[[ DATA FOR ANALYSIS, beginning ]]

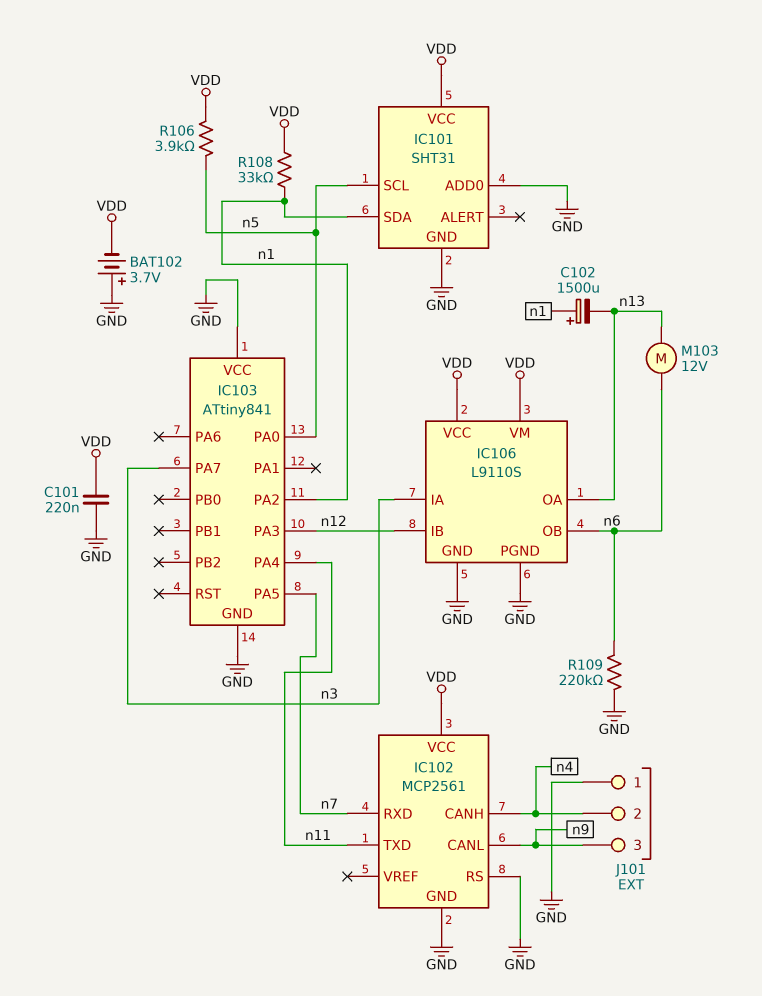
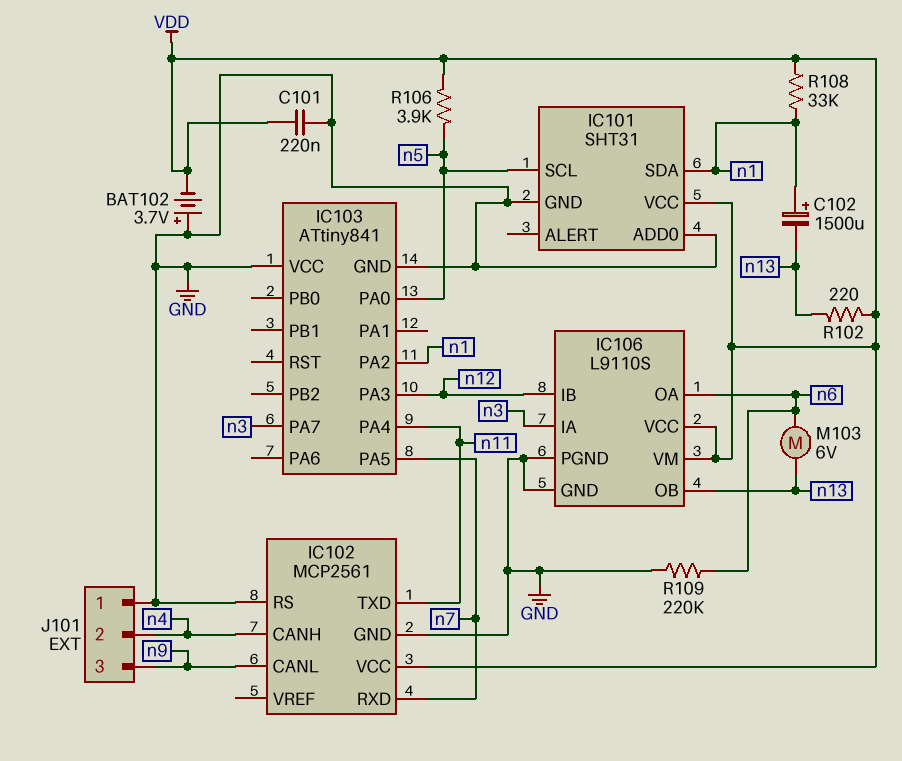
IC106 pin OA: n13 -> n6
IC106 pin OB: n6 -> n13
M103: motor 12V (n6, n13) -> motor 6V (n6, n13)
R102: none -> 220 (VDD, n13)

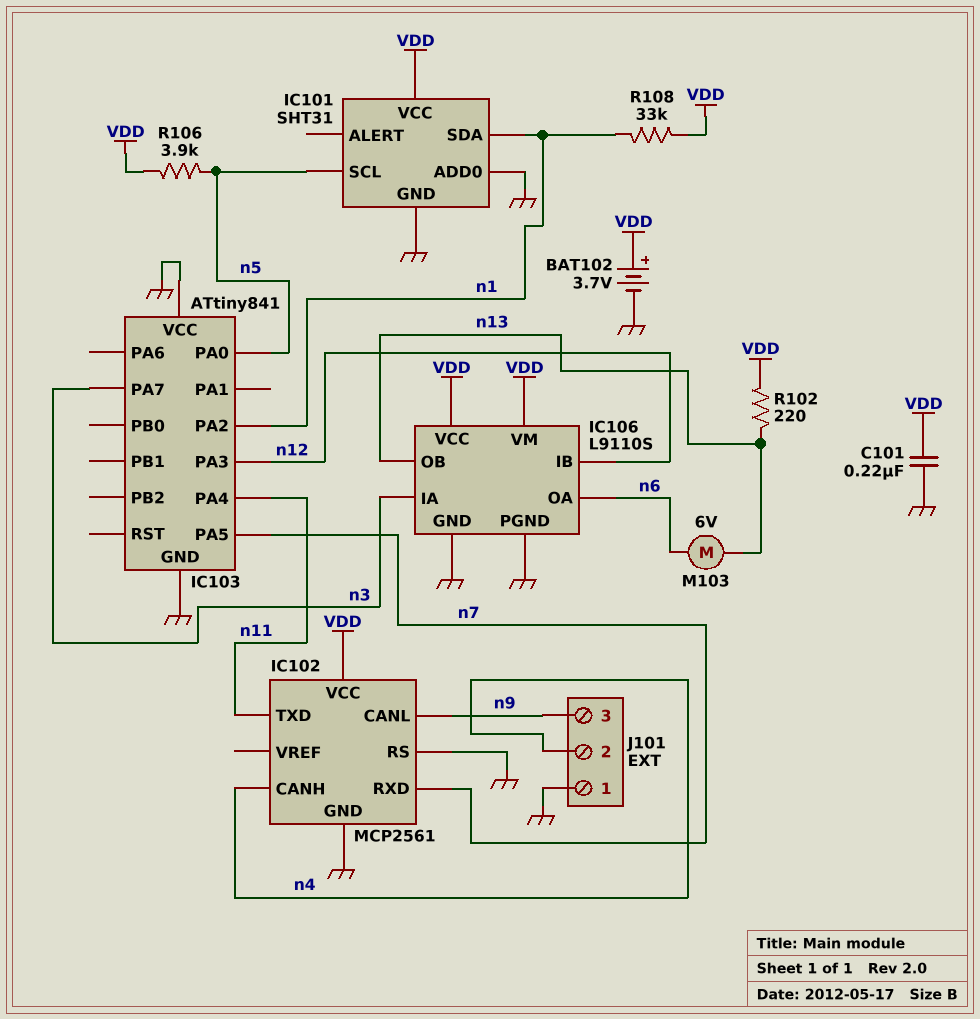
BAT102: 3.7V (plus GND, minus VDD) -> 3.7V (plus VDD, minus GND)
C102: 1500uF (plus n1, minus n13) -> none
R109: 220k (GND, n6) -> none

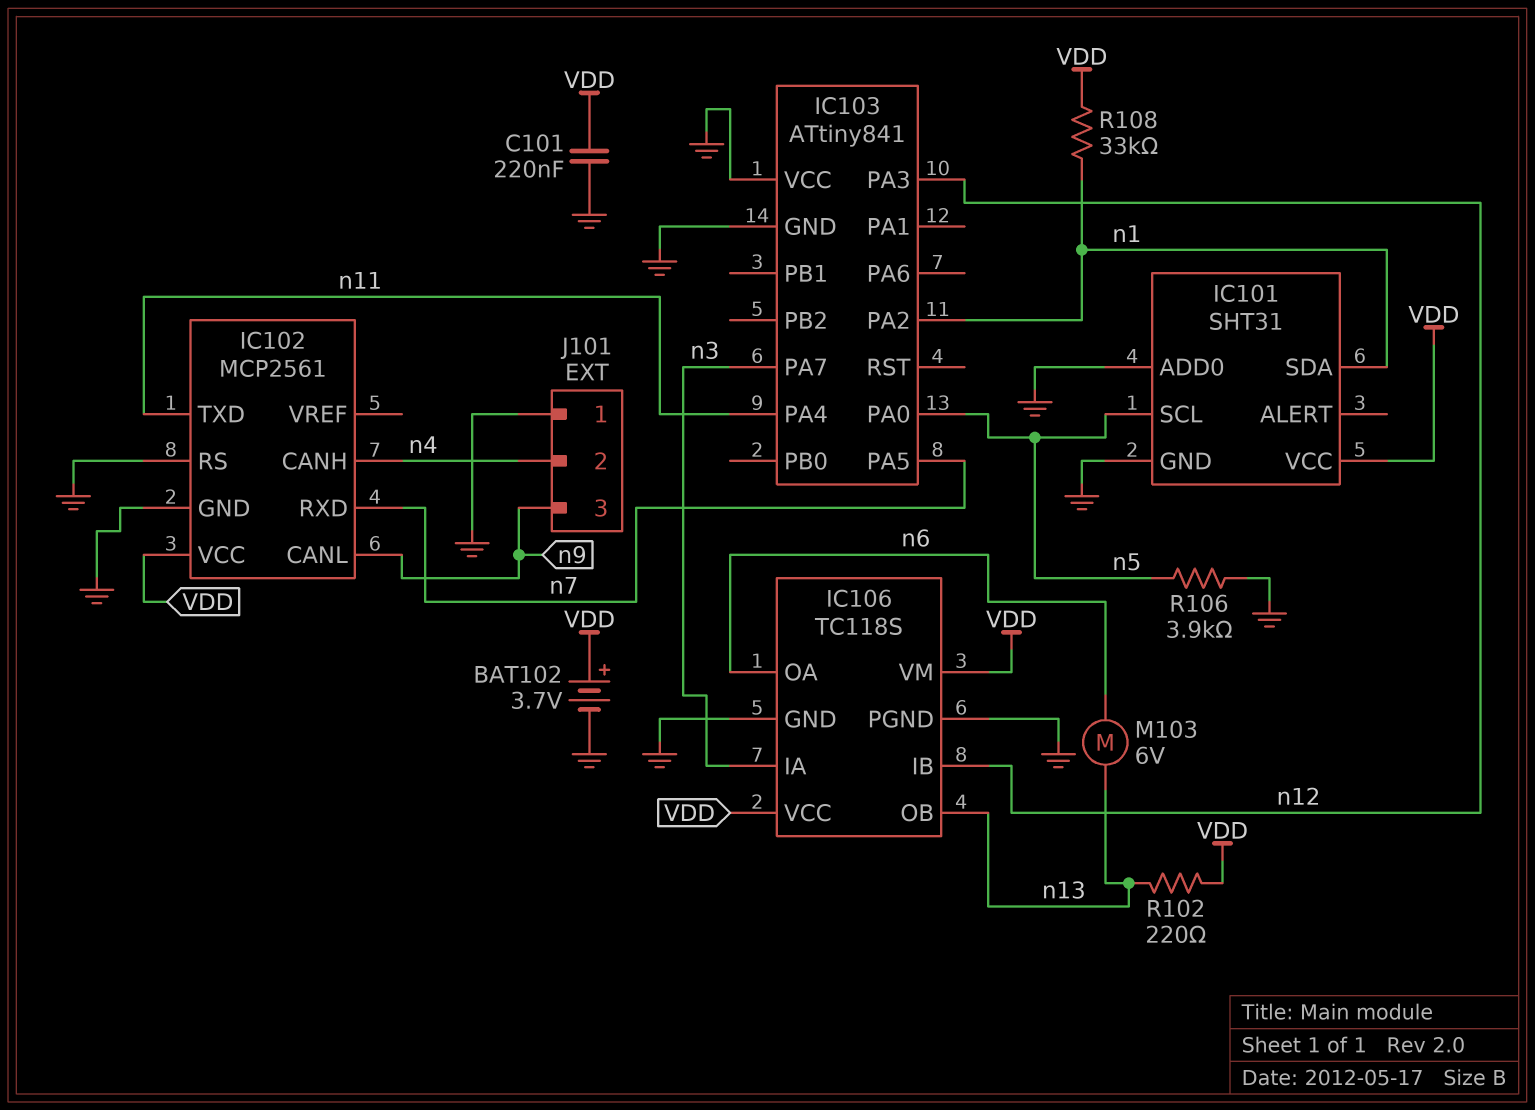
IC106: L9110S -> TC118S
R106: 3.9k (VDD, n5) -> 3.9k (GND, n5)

[[ DATA FOR ANALYSIS, end ]]
[[ DATA FOR ANALYSIS, beginning ]]

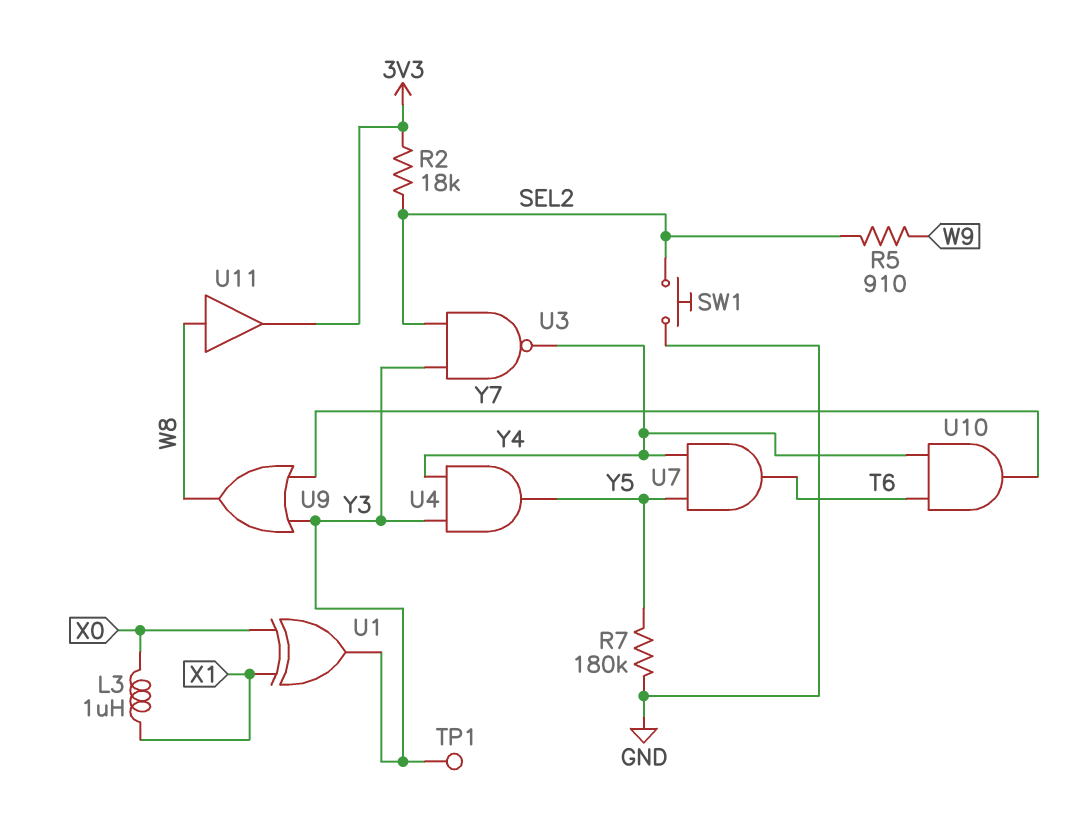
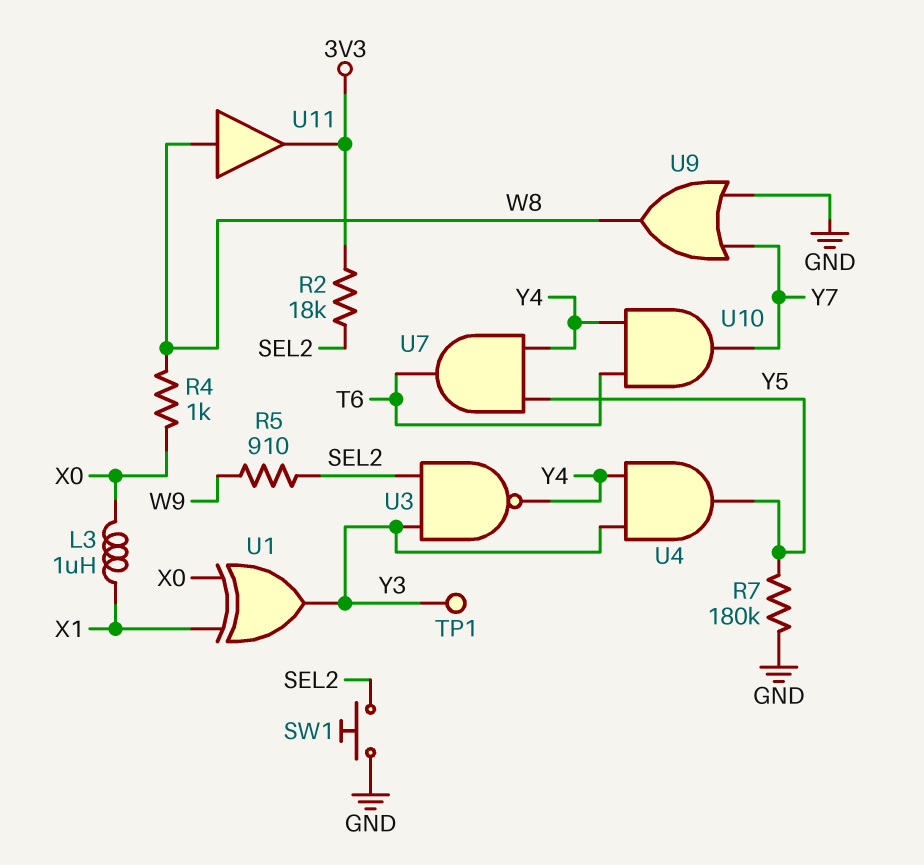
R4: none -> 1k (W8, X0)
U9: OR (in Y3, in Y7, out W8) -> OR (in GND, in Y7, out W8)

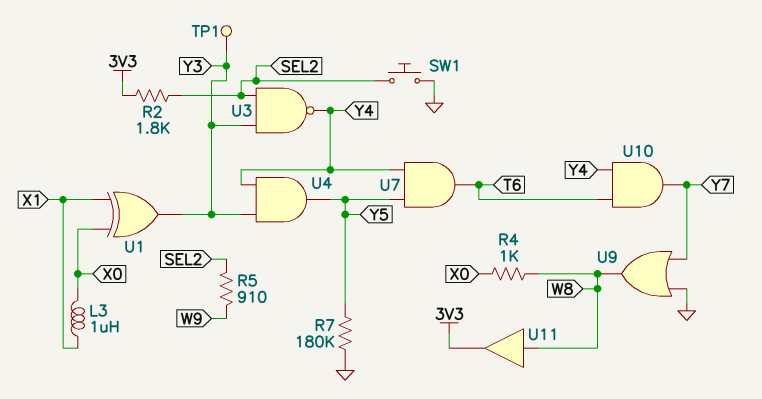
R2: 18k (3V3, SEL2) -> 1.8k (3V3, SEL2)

[[ DATA FOR ANALYSIS, end ]]

**TASK INSTRUCTIONS**
The material above holds pictures; leave them out. Repeat exactly the lines from the one containing "R102: none -> 220 (VDD, n13)" through the one containing "R106: 3.9k (VDD, n5) -> 3.9k (GND, n5)", and nothing else.

**TASK OUTPUT**
R102: none -> 220 (VDD, n13)

BAT102: 3.7V (plus GND, minus VDD) -> 3.7V (plus VDD, minus GND)
C102: 1500uF (plus n1, minus n13) -> none
R109: 220k (GND, n6) -> none

IC106: L9110S -> TC118S
R106: 3.9k (VDD, n5) -> 3.9k (GND, n5)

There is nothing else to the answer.